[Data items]

-=-=-=-=-

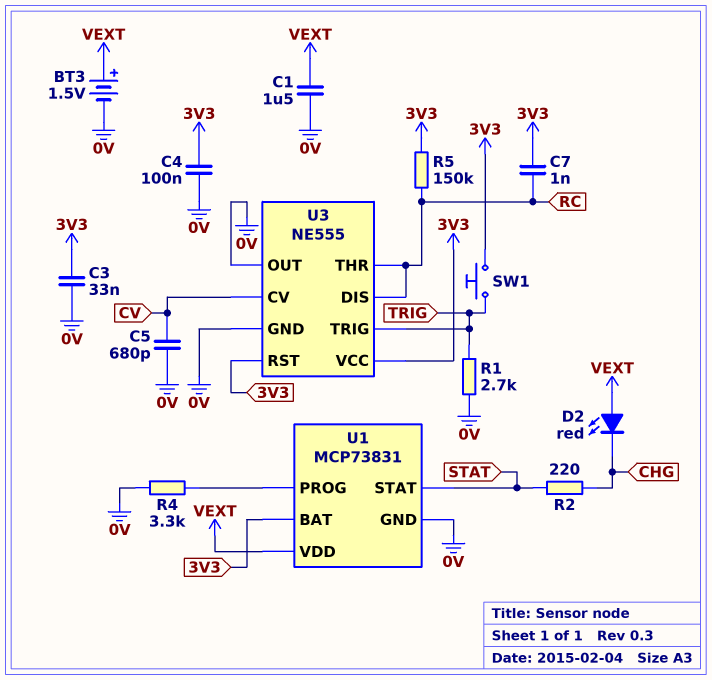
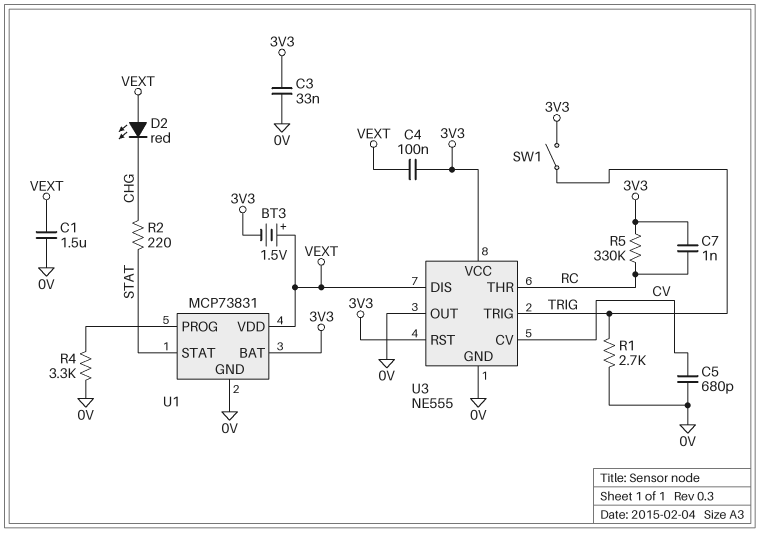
BT3: 1.5V (plus VEXT, minus 0V) -> 1.5V (plus VEXT, minus 3V3)
C4: 100nF (0V, 3V3) -> 100nF (3V3, VEXT)
R5: 150k (3V3, RC) -> 330k (3V3, RC)
SW1: button (3V3, TRIG) -> switch (3V3, TRIG)
U3 pin DIS: RC -> VEXT

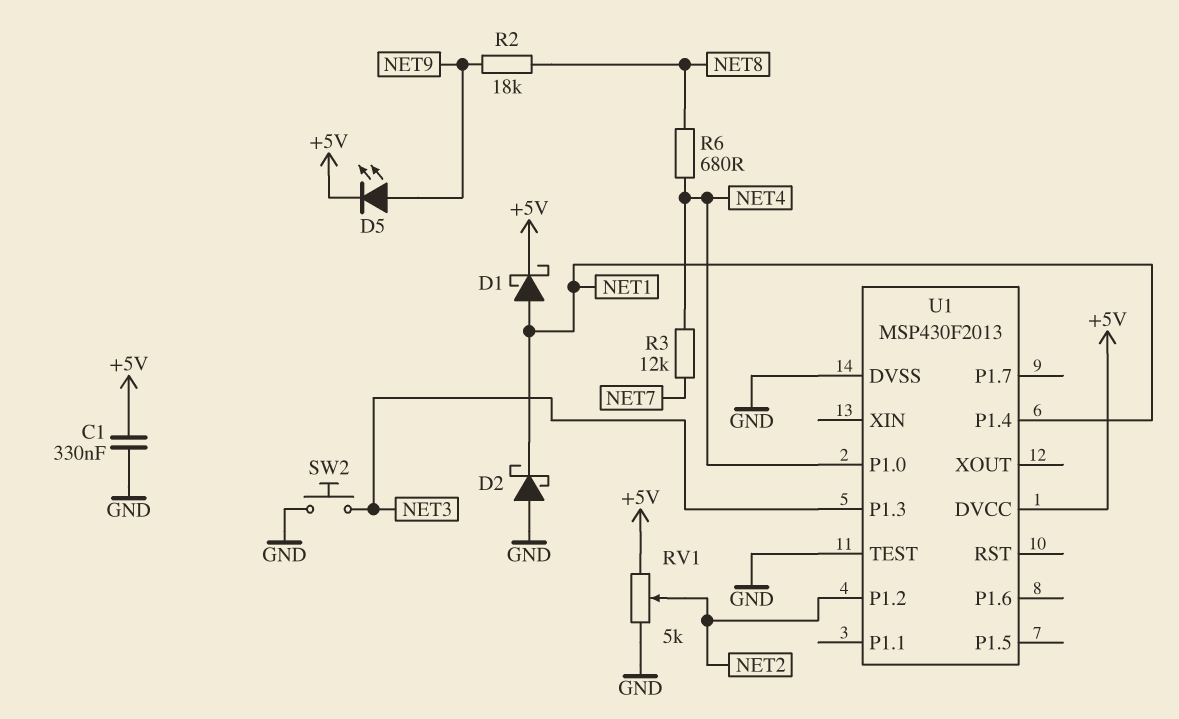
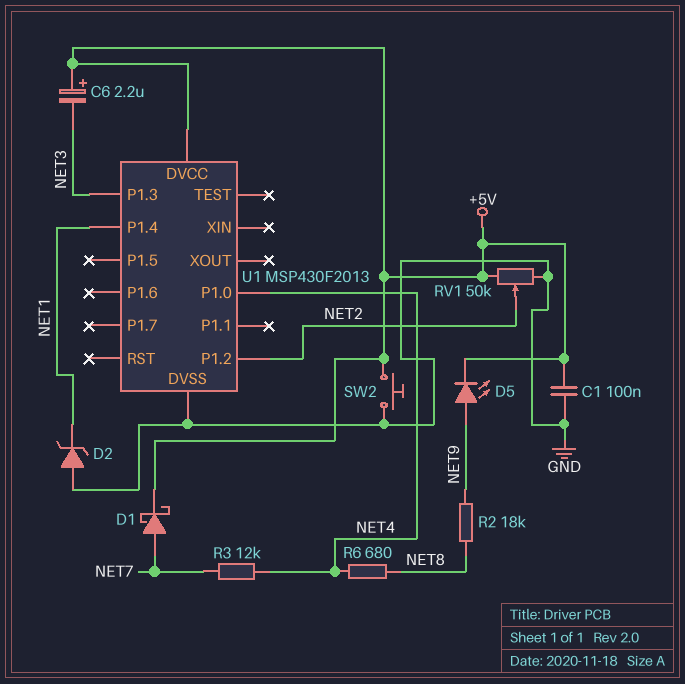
C1: 330nF (+5V, GND) -> 100nF (+5V, GND)
C6: none -> 2.2uF (plus +5V, minus NET3)
D1: schottky (A NET1, K +5V) -> schottky (A NET7, K +5V)
D2: schottky (A GND, K NET1) -> zener (A GND, K NET1)
RV1: 5k (+5V, GND, wiper NET2) -> 50k (+5V, GND, wiper NET2)
SW2: button (GND, NET3) -> button (+5V, GND)
U1 pin TEST: GND -> none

-=-=-=-=-

Each line of the data that holds the word "plus" should be copied.

BT3: 1.5V (plus VEXT, minus 0V) -> 1.5V (plus VEXT, minus 3V3)
C6: none -> 2.2uF (plus +5V, minus NET3)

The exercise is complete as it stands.